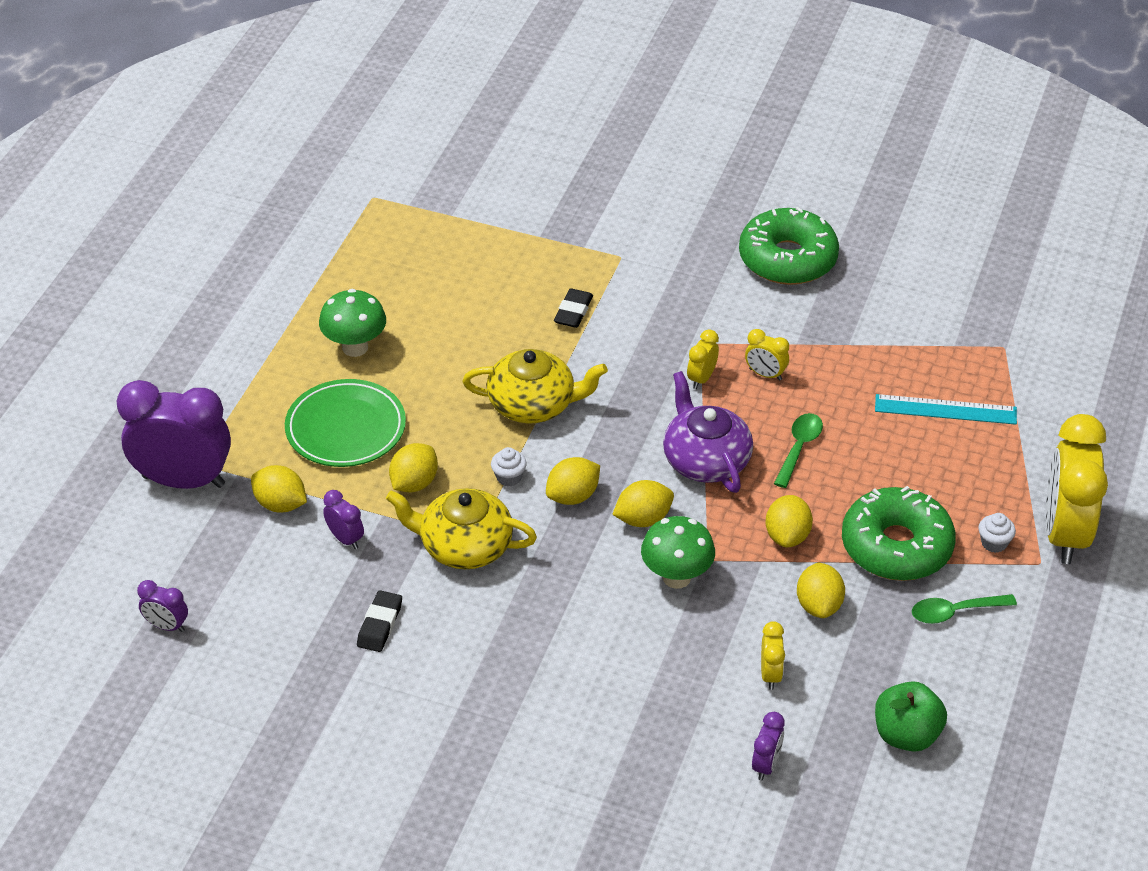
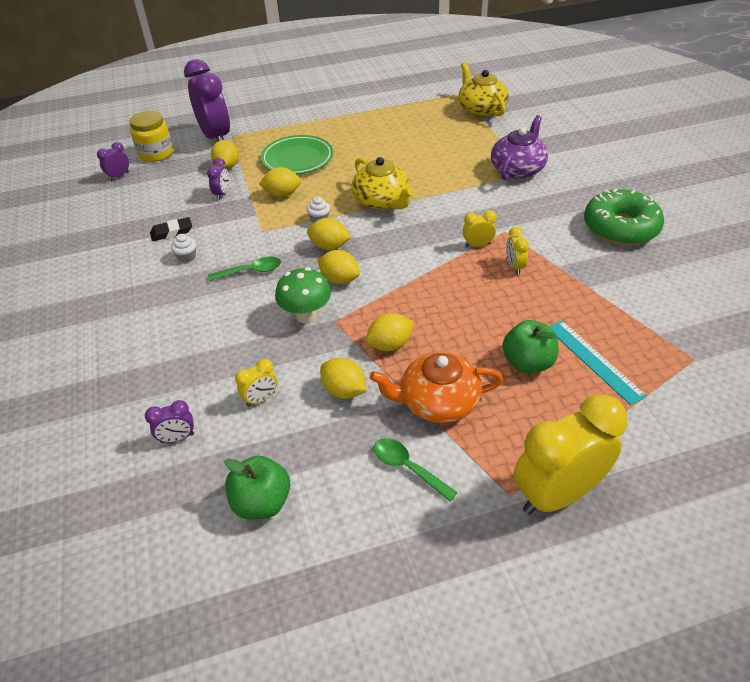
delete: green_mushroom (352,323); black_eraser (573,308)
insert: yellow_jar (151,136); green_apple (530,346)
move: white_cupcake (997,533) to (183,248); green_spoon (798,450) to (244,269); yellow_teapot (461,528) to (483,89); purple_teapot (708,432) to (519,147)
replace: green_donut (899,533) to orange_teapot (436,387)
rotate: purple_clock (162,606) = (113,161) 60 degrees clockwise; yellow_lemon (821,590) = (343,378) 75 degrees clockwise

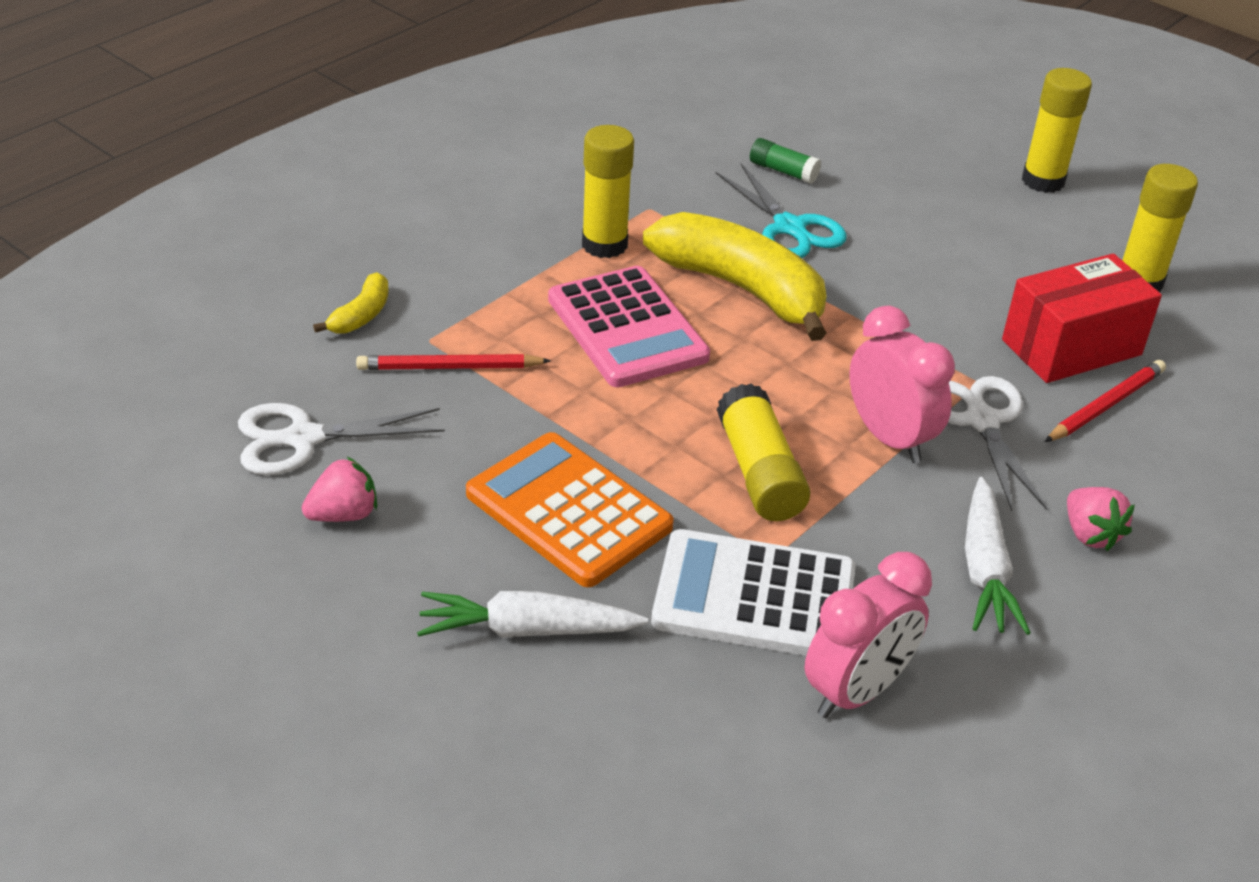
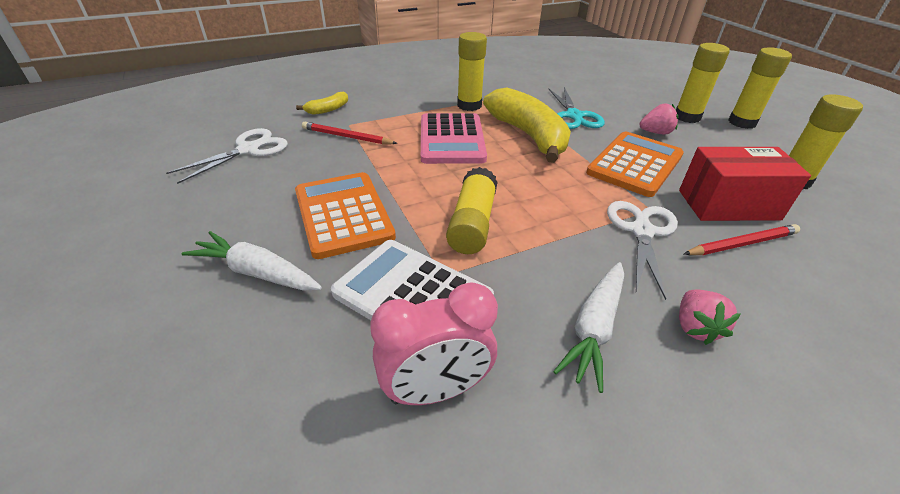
delete: green_glue_stick (785,161); pink_clock (902,384)
insert: orange_calculator (635,164); yellow_glue_stick (703,83)
move: pink_strawberry (339,489) to (658,119)
rotate: white_scissors (341,439) = (227,156) 120 degrees clockwise

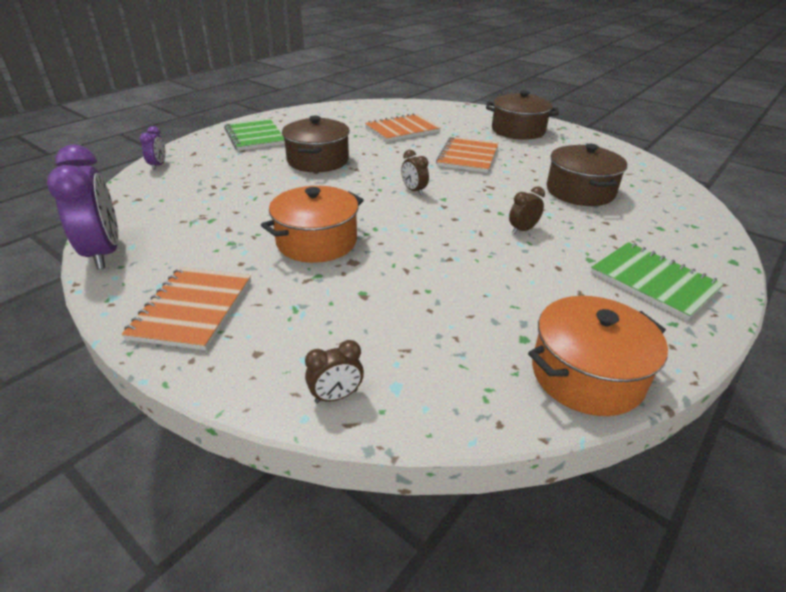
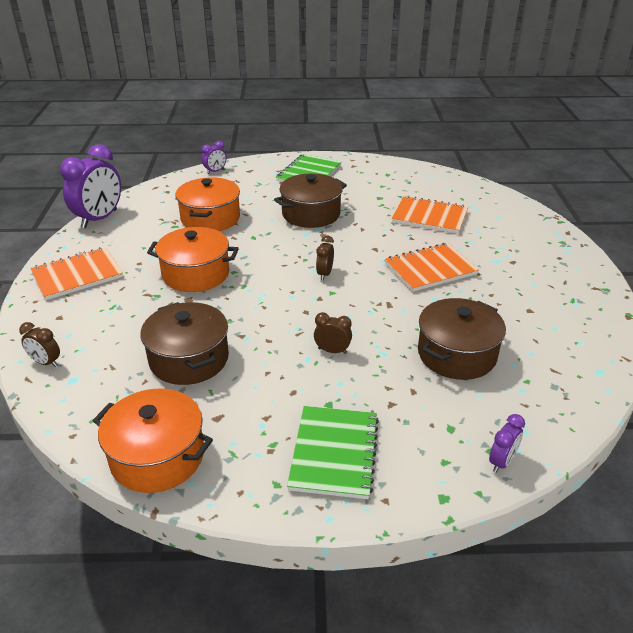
insert: orange_pot (208,204); purple_clock (507,443)
move: brown_pot (522,115) to (185,343)

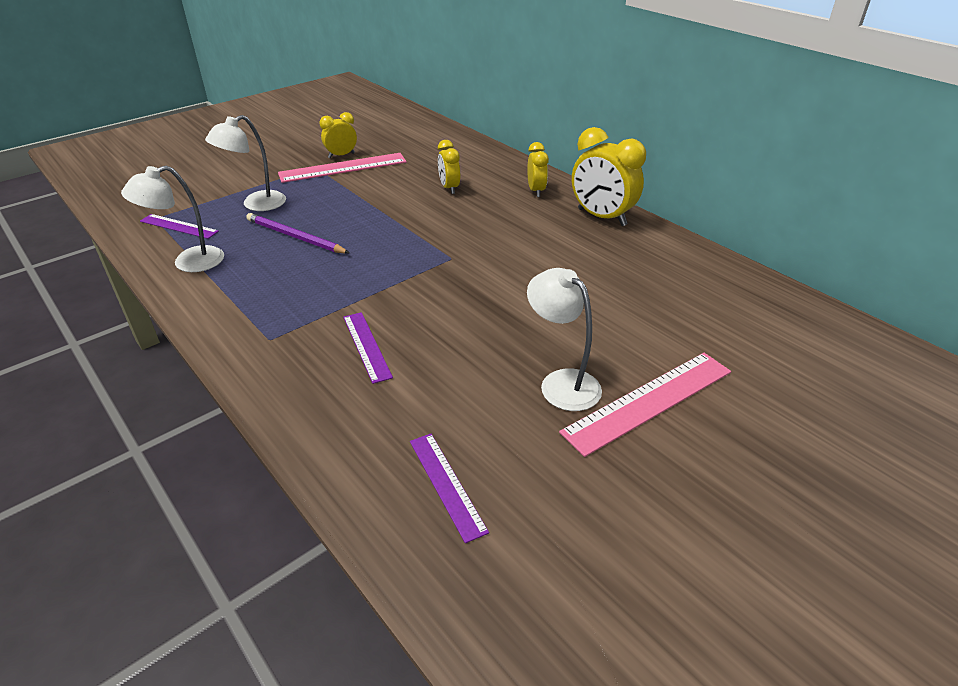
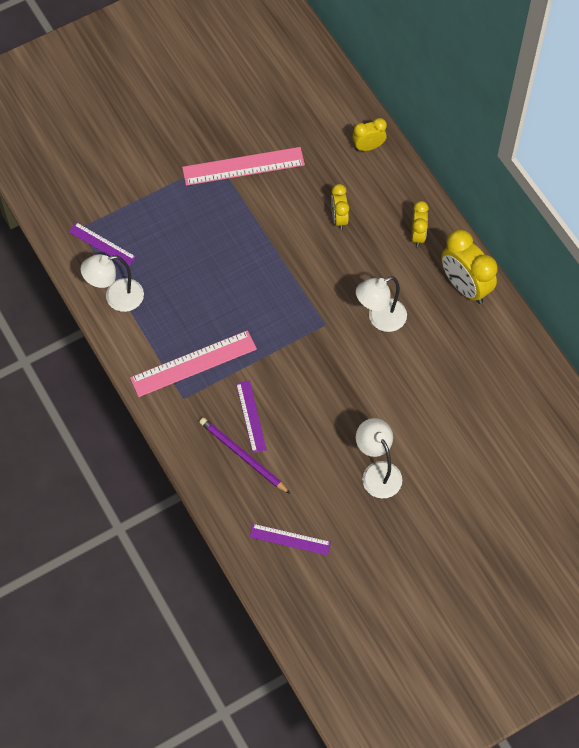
move: pink_ruler (645,405) to (193,363); purple_pencil (297,233) to (244,455); yellow_clock (338,135) to (369,134); white_lamp (245,163) to (381,304)
rotate: purple_ruler (449,488) = (290,539) 60 degrees counterclockwise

====

- _PROBLEM_:
Leaving out every picture, transcribe exactly the lines from the line that contains "move: white_cupcake (997,533)" through the final line of the entries above.

- _WRITTEN ANSWER_:
move: white_cupcake (997,533) to (183,248); green_spoon (798,450) to (244,269); yellow_teapot (461,528) to (483,89); purple_teapot (708,432) to (519,147)
replace: green_donut (899,533) to orange_teapot (436,387)
rotate: purple_clock (162,606) = (113,161) 60 degrees clockwise; yellow_lemon (821,590) = (343,378) 75 degrees clockwise

delete: green_glue_stick (785,161); pink_clock (902,384)
insert: orange_calculator (635,164); yellow_glue_stick (703,83)
move: pink_strawberry (339,489) to (658,119)
rotate: white_scissors (341,439) = (227,156) 120 degrees clockwise

insert: orange_pot (208,204); purple_clock (507,443)
move: brown_pot (522,115) to (185,343)

move: pink_ruler (645,405) to (193,363); purple_pencil (297,233) to (244,455); yellow_clock (338,135) to (369,134); white_lamp (245,163) to (381,304)
rotate: purple_ruler (449,488) = (290,539) 60 degrees counterclockwise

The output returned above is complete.